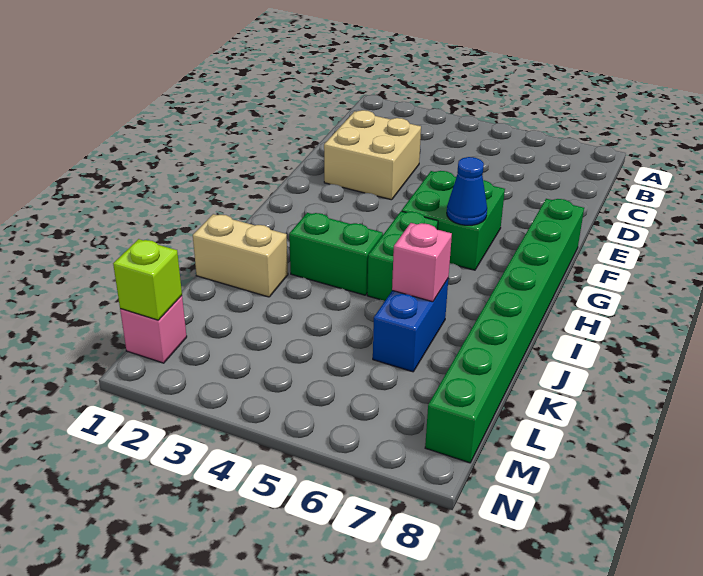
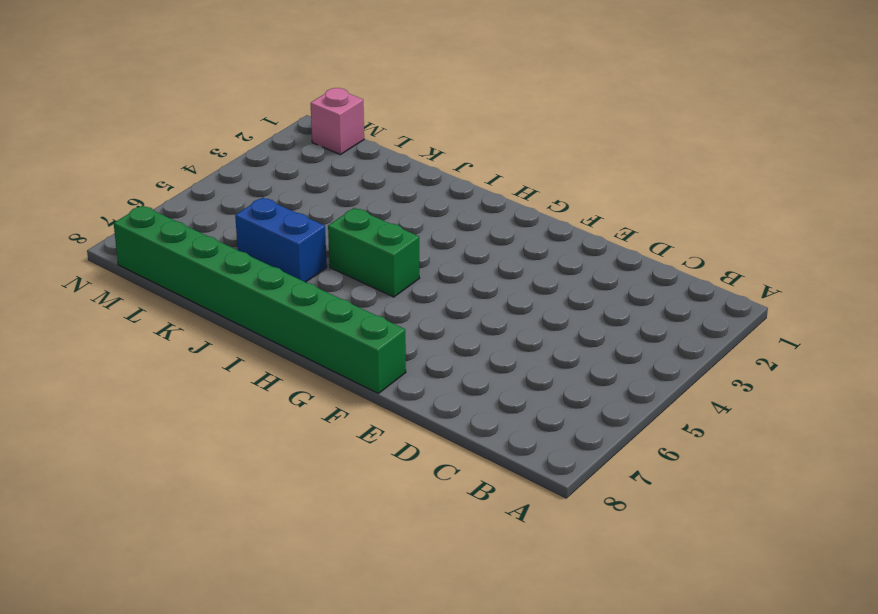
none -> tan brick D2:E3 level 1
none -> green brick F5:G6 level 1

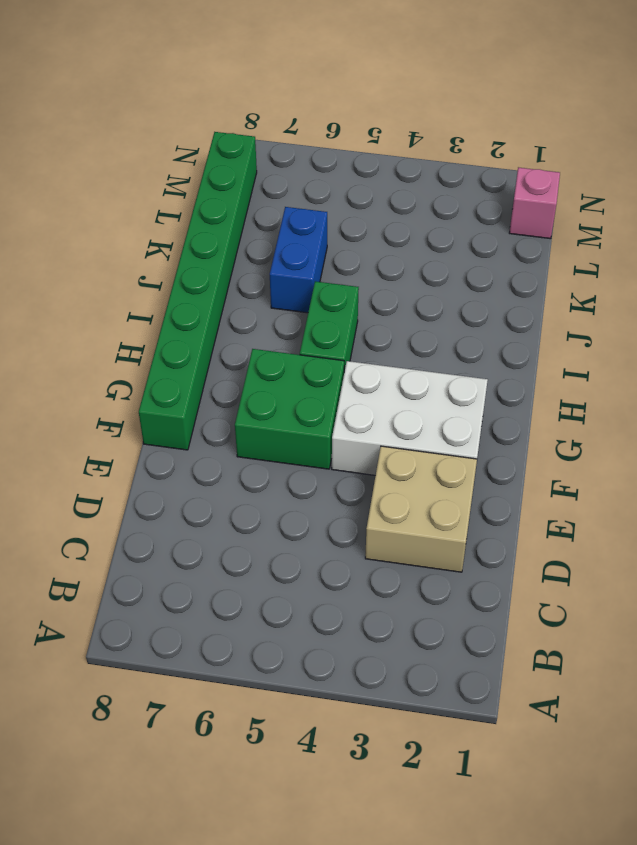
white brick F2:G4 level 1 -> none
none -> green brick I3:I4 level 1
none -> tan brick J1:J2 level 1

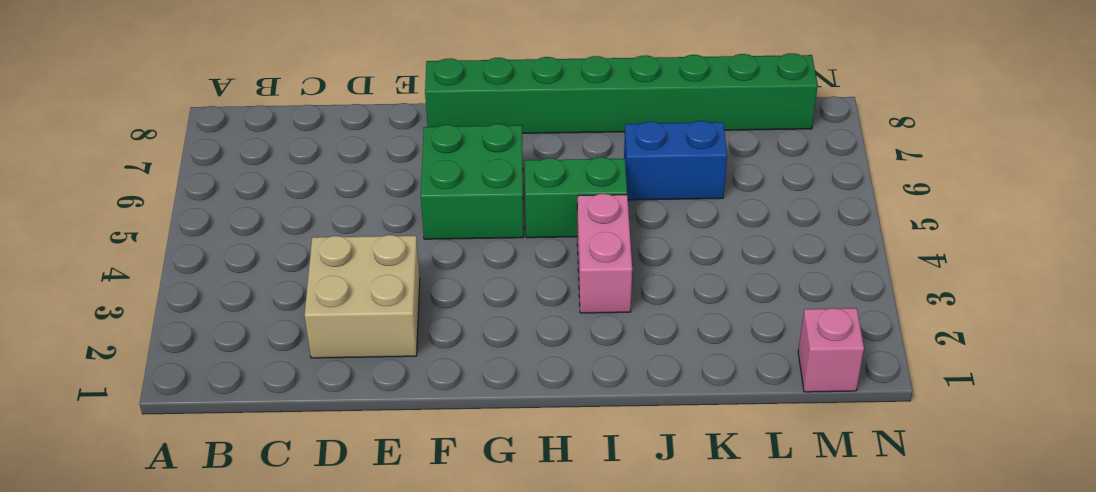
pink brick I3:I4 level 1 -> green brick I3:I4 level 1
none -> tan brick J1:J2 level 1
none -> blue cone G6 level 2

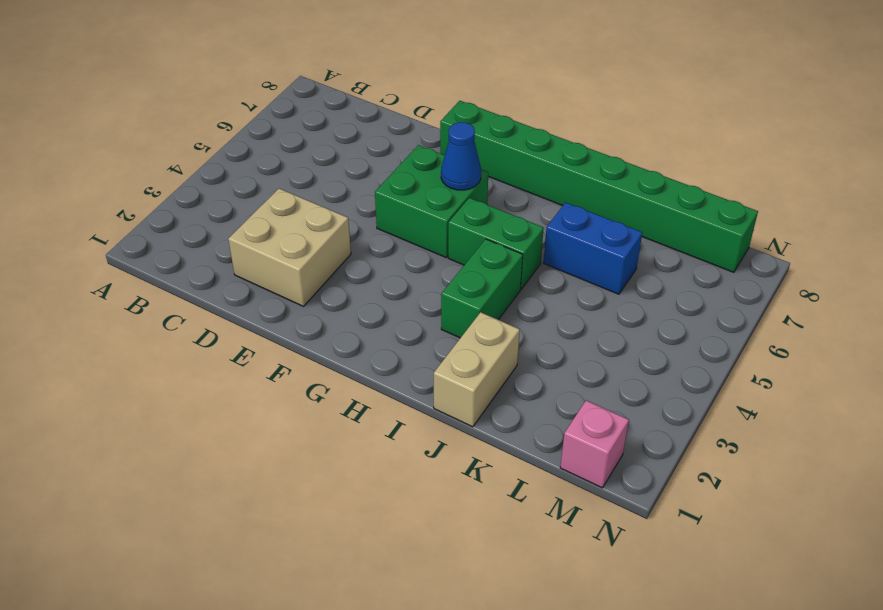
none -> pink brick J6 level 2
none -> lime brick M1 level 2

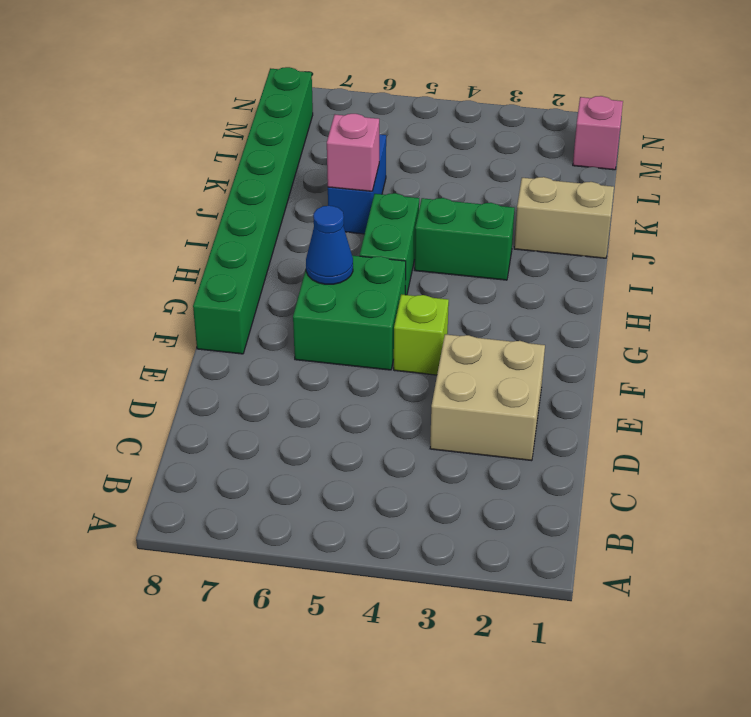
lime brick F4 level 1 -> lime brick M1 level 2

= = = = = = =

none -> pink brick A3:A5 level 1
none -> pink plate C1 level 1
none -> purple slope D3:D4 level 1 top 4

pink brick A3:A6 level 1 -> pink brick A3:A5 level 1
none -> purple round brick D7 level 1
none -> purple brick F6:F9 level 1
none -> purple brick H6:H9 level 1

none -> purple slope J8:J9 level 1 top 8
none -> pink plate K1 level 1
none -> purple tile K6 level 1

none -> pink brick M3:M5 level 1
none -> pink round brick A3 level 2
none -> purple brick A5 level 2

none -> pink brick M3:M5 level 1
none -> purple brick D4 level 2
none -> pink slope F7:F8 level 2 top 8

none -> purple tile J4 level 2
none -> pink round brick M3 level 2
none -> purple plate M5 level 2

= = = = = = =

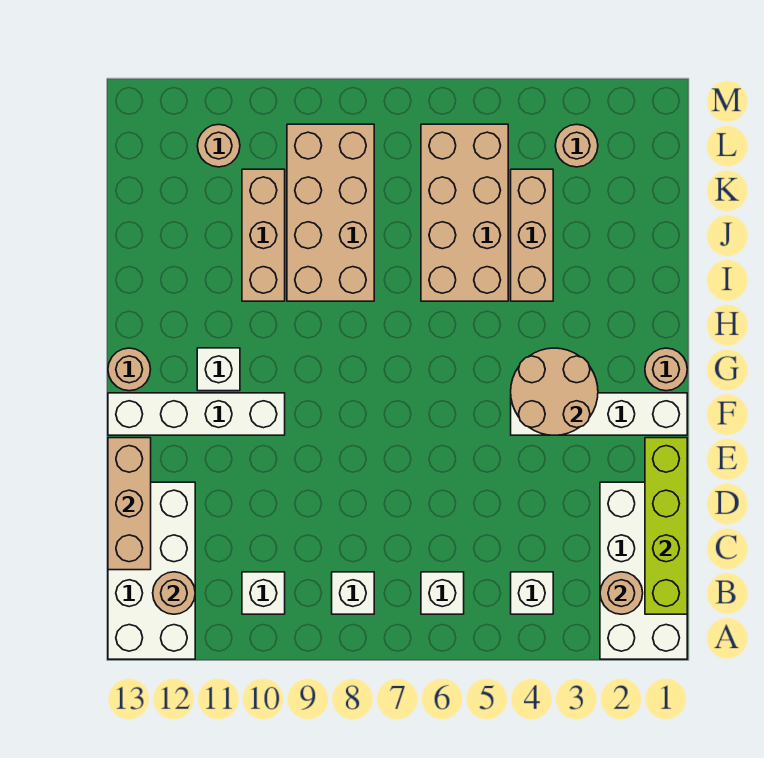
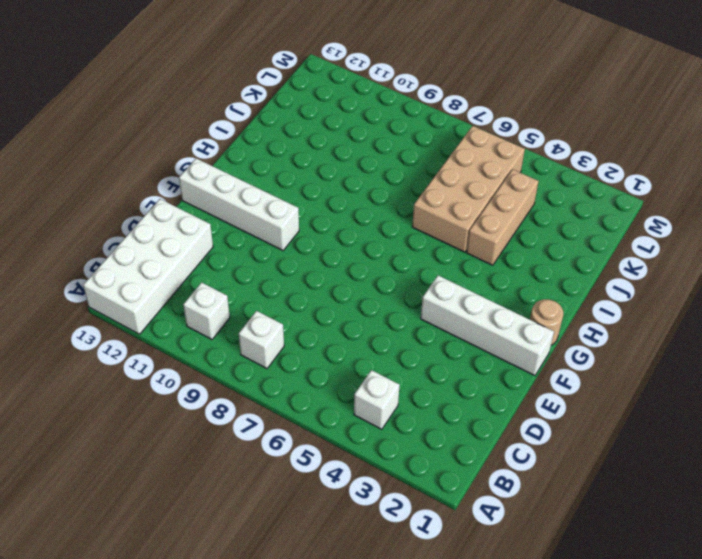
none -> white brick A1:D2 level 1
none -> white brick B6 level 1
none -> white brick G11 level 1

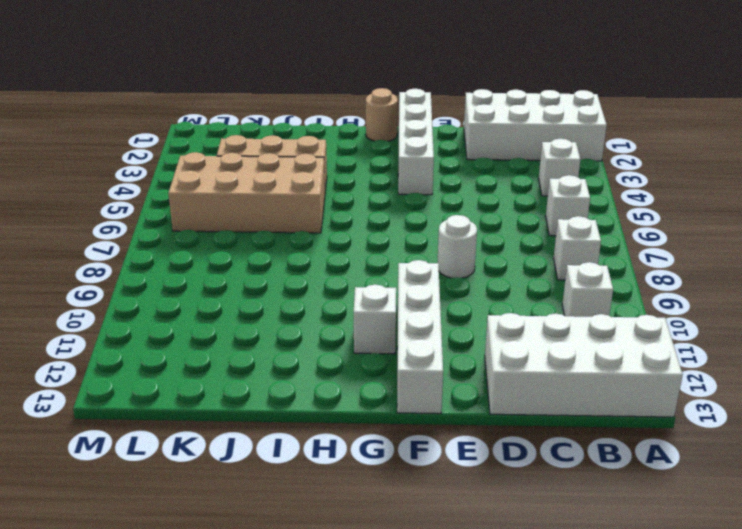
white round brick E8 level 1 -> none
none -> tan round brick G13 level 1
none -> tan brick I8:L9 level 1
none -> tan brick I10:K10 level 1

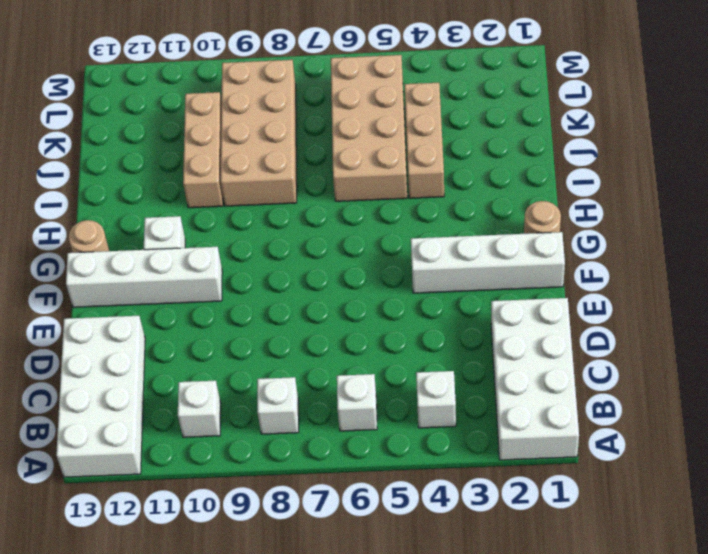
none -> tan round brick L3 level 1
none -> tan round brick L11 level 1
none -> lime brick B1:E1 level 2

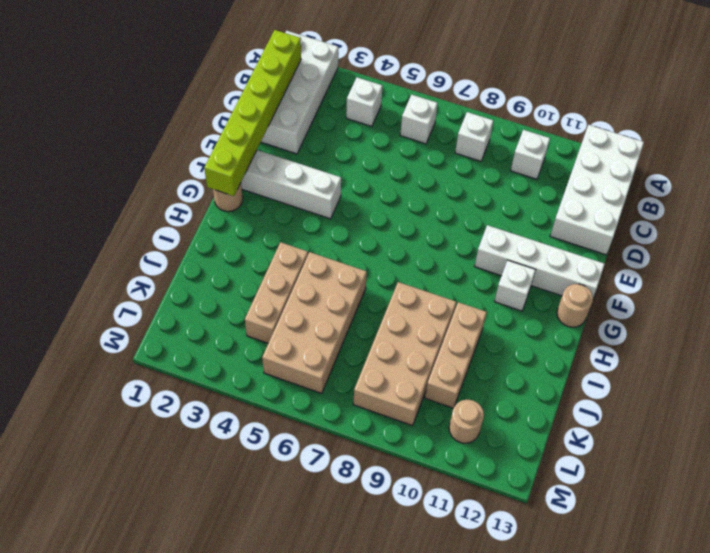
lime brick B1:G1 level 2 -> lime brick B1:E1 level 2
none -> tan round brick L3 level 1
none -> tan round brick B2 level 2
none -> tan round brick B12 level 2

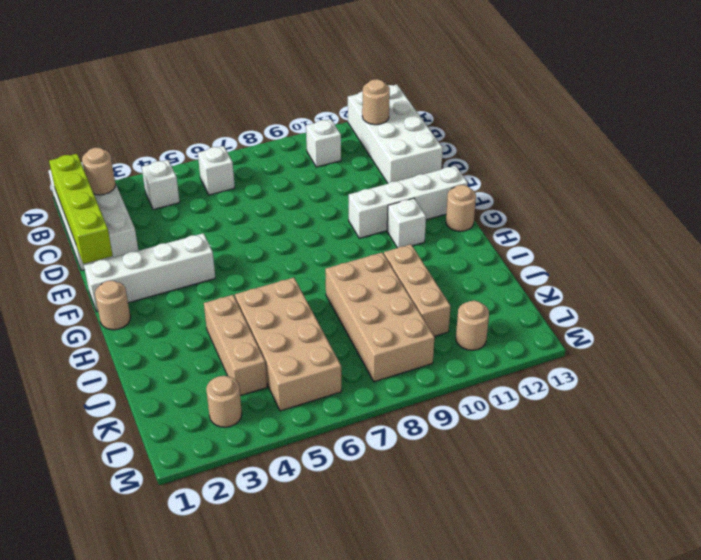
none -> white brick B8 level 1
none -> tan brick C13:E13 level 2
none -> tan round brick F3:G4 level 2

= = = = = = =

→ What is being asked
Retype the entries above exactly, but only from the line containing "none -> tan brick C13:E13 level 2" through the line containing "none -> tan round brick F3:G4 level 2", both included.

→ Response to the exercise
none -> tan brick C13:E13 level 2
none -> tan round brick F3:G4 level 2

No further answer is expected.